▶ TASK BRIEF
Count the lines in the items below that contain the string "kern". Case counts, and the reply should be the number alone.

▶ THE RECORDS
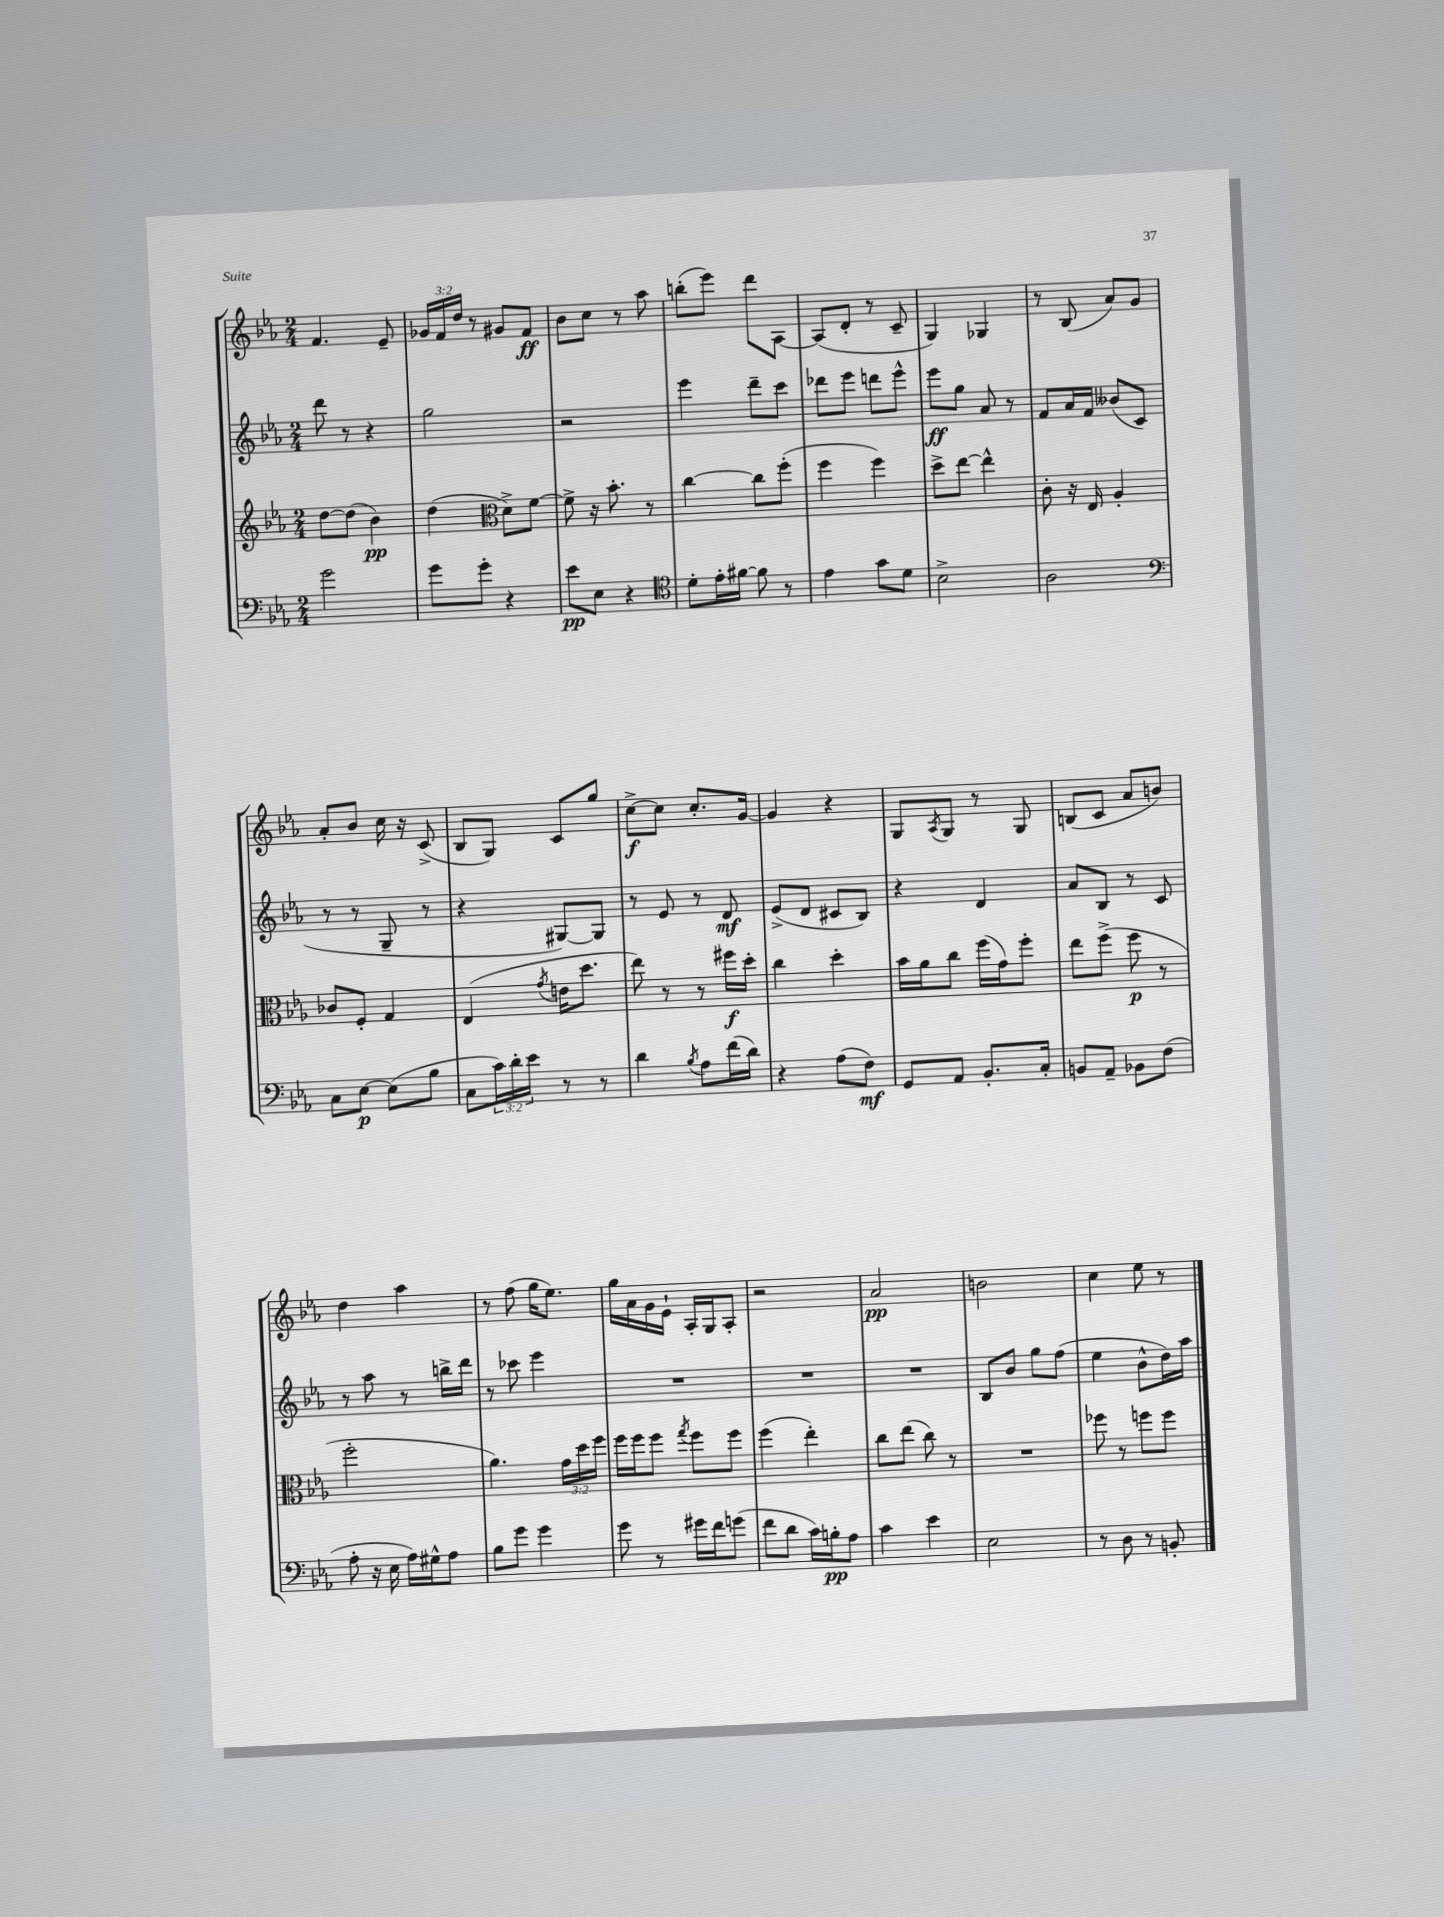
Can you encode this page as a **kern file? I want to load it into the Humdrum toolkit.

**kern	**dynam	**kern	**dynam	**kern	**dynam	**kern	**dynam
*part4	*part4	*part3	*part3	*part2	*part2	*part1	*part1
*staff4	*staff4	*staff3	*staff3	*staff2	*staff2	*staff1	*staff1
*clefF4	*	*clefG2	*	*clefG2	*	*clefG2	*
*k[b-e-a-]	*	*k[b-e-a-]	*	*k[b-e-a-]	*	*k[b-e-a-]	*
*M2/4	*	*M2/4	*	*M2/4	*	*M2/4	*
=38	=38	=38	=38	=38	=38	=38	=38
2g\	.	[8dd\L	.	8ddd\	.	4.f/	.
.	.	(8dd\J]	.	8r	.	.	.
.	.	4b-\)	pp	4r	.	.	.
.	.	.	.	.	.	8e-~/	.
=39	=39	=39	=39	=39	=39	=39	=39
8g\L	.	(4dd\	.	2gg\	.	24g-X/LL	.
.	.	.	.	.	.	24f/	.
.	.	.	.	.	.	24dd/JJ	.
8g'\J	.	.	.	.	.	8r	.
*	*	*clefC3	*	*	*	*	*
4r	.	8d^\L)	.	.	.	8g#X/L	.
.	.	[8f\J	.	.	.	8f/J	ff
=40	=40	=40	=40	=40	=40	=40	=40
8e-\L	pp	8f^\]	.	2r	.	8b-\L	.
8E-\J	.	16r	.	.	.	8cc\J	.
.	.	8.b-'\	.	.	.	.	.
4r	.	.	.	.	.	8r	.
.	.	8r	.	.	.	8aa-\	.
=41	=41	=41	=41	=41	=41	=41	=41
*clefC4	*	*	*	*	*	*	*
8d'\L	.	[4cc\	.	4eee-\	.	(8bbn'\L	.
16e-'\L	.	.	.	.	.	8eee-\J)	.
[16f#X\JJ	.	.	.	.	.	.	.
8f#\]	.	8cc\L]	.	8ddd~\L	.	8ddd\L	.
8r	.	(8ff'\J	.	8ccc\J	.	[8A-\J	.
=42	=42	=42	=42	=42	=42	=42	=42
4e-\	.	4ff\	.	8ddd-X\L	.	(8A-/L]	.
.	.	.	.	8eee-\J	.	8d'/J	.
8g\L	.	4ff\)	.	8dddn\L	.	8r	.
8d\J	.	.	.	8eee-^^\J	.	8c~/	.
=43	=43	=43	=43	=43	=43	=43	=43
2B-^\	.	8dd^\L	.	8eee-\L	ff	4G/)	.
.	.	[8ee-\J	.	8gg\J	.	.	.
.	.	4ee-^^\]	.	8a-/	.	4G-X/	.
.	.	.	.	8r	.	.	.
=44	=44	=44	=44	=44	=44	=44	=44
2A-\	.	8c'\	.	8f/L	.	8r	.
.	.	16r	.	16a-/L	.	(8B-/	.
.	.	16E-/	.	16f/JJ	.	.	.
.	.	4A-'/	.	(8b--X/L	.	8a-/L)	.
.	.	.	.	8c/J	.	8g/J	.
!!LO:LB:g=z
=45	=45	=45	=45	=45	=45	=45	=45
*clefF4	*	*	*	*	*	*	*
8C\L	.	8c-X/L	.	8r	.	8a-'/L	.
[8E-\J	p	8F'/J	.	8r	.	8b-/J	.
(8E-\L]	.	4G/	.	8G~/	.	16cc\	.
.	.	.	.	.	.	16r	.
8B-\J	.	.	.	8r	.	(8c^/	.
=46	=46	=46	=46	=46	=46	=46	=46
8C\L	.	(4E-/	.	4r	.	8B-/L	.
24c\L)	.	.	.	.	.	8G/J)	.
24d'\	.	.	.	.	.	.	.
24e-\JJ	.	.	.	.	.	.	.
.	.	8qg/	.	.	.	.	.
8r	.	16en\KL	.	[8G#X/L)	.	8c/L	.
.	.	8.dd\J	.	.	.	.	.
8r	.	.	.	8G#/J]	.	8gg/J	.
=47	=47	=47	=47	=47	=47	=47	=47
4d\	.	8ee-\)	.	8r	.	[8cc^\L	f
.	.	8r	.	8e-/	.	8cc\J]	.
8qB-/	.	.	.	.	.	.	.
8A-\L	.	8r	.	8r	.	8.cc'/L	.
(16f\L	.	16ff#X\LL	f	8d/	mf	.	.
16d\JJ)	.	16dd'\JJ	.	.	.	[16g/Jk	.
=48	=48	=48	=48	=48	=48	=48	=48
4r	.	4cc\	.	(8e-^/L	.	4g/]	.
.	.	.	.	8d/J	.	.	.
(8A-\L	.	4dd'\	.	8c#X/L	.	4r	.
8F\J)	mf	.	.	8B-/J)	.	.	.
=49	=49	=49	=49	=49	=49	=49	=49
8GG/L	.	16b-\LL	.	4r	.	8G/L	.
.	.	16a-\J	.	.	.	.	.
.	.	.	.	.	.	8qA-/	.
8AA-/J	.	8cc\J	.	.	.	8G/J	.
8.BB-'/L	.	(16ff\LL	.	4d/	.	8r	.
.	.	16g\J)	.	.	.	.	.
.	.	8ff'\J	.	.	.	8G/	.
16C'/Jk	.	.	.	.	.	.	.
=50	=50	=50	=50	=50	=50	=50	=50
8BBn/L	.	8ee-\L	.	8a-/L	.	(8Bn/L	.
8AA-~/J	.	(8ff^\J	.	8B-/J	.	8c/J	.
8BB-X\L	.	8ff\	p	8r	.	8a-/L	.
(8F\J	.	8r	.	8c/	.	8bn/J)	.
!!LO:LB:g=z
=51	=51	=51	=51	=51	=51	=51	=51
8A-'\	.	2ff'\	.	8r	.	4dd\	.
16r	.	.	.	8aa-\	.	.	.
16E-\	.	.	.	.	.	.	.
16A-\LL)	.	.	.	8r	.	4aa-\	.
16G#X^^\J	.	.	.	.	.	.	.
8A-\J	.	.	.	16bbn^\LL	.	.	.
.	.	.	.	16ddd\JJ	.	.	.
=52	=52	=52	=52	=52	=52	=52	=52
8B-\L	.	4.a-\)	.	8r	.	8r	.
8g\J	.	.	.	8ccc-X\	.	(8ff\	.
4g\	.	.	.	4eee-\	.	16gg\KL	.
.	.	.	.	.	.	8.ee-\J)	.
.	.	24g\LL	.	.	.	.	.
.	.	24dd\	.	.	.	.	.
.	.	24ff\JJ	.	.	.	.	.
=53	=53	=53	=53	=53	=53	=53	=53
8g\	.	16ff\LL	.	2r	.	16gg\LL	.
.	.	16ff\J	.	.	.	16a-\	.
8r	.	8ff\J	.	.	.	16g\	.
.	.	.	.	.	.	16e-`\JJ	.
.	.	8qgg/	.	.	.	.	.
16g#X\LL	.	8ff\L	.	.	.	16A-'/LL	.
16f\J	.	.	.	.	.	16G/J	.
(8gn\J	.	8ff\J	.	.	.	8A-'/J	.
=54	=54	=54	=54	=54	=54	=54	=54
8f\L	.	(4ff\	.	2r	.	2r	.
8d\J	.	.	.	.	.	.	.
16c\LL)	.	4ee-'\)	.	.	.	.	.
16Bn'\J	pp	.	.	.	.	.	.
8A-\J	.	.	.	.	.	.	.
=55	=55	=55	=55	=55	=55	=55	=55
4c\	.	8cc\L	.	2r	.	2a-/	pp
.	.	(8ee-\J	.	.	.	.	.
4e-\	.	8cc\)	.	.	.	.	.
.	.	8r	.	.	.	.	.
=56	=56	=56	=56	=56	=56	=56	=56
2E-\	.	2r	.	8B-/L	.	2bn\	.
.	.	.	.	8b-/J	.	.	.
.	.	.	.	8gg\L	.	.	.
.	.	.	.	(8ff\J	.	.	.
=57	=57	=57	=57	=57	=57	=57	=57
8r	.	8ff-X\	.	4ee-\	.	4cc\	.
8D\	.	8r	.	.	.	.	.
8r	.	8ffn\L	.	8b-^^\L	.	8ee-\	.
8BBn'/	.	8ff\J	.	16dd\L)	.	8r	.
.	.	.	.	16aa-\JJ	.	.	.
==	==	==	==	==	==	==	==
*-	*-	*-	*-	*-	*-	*-	*-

▶ ANSWER TO THE TASK
2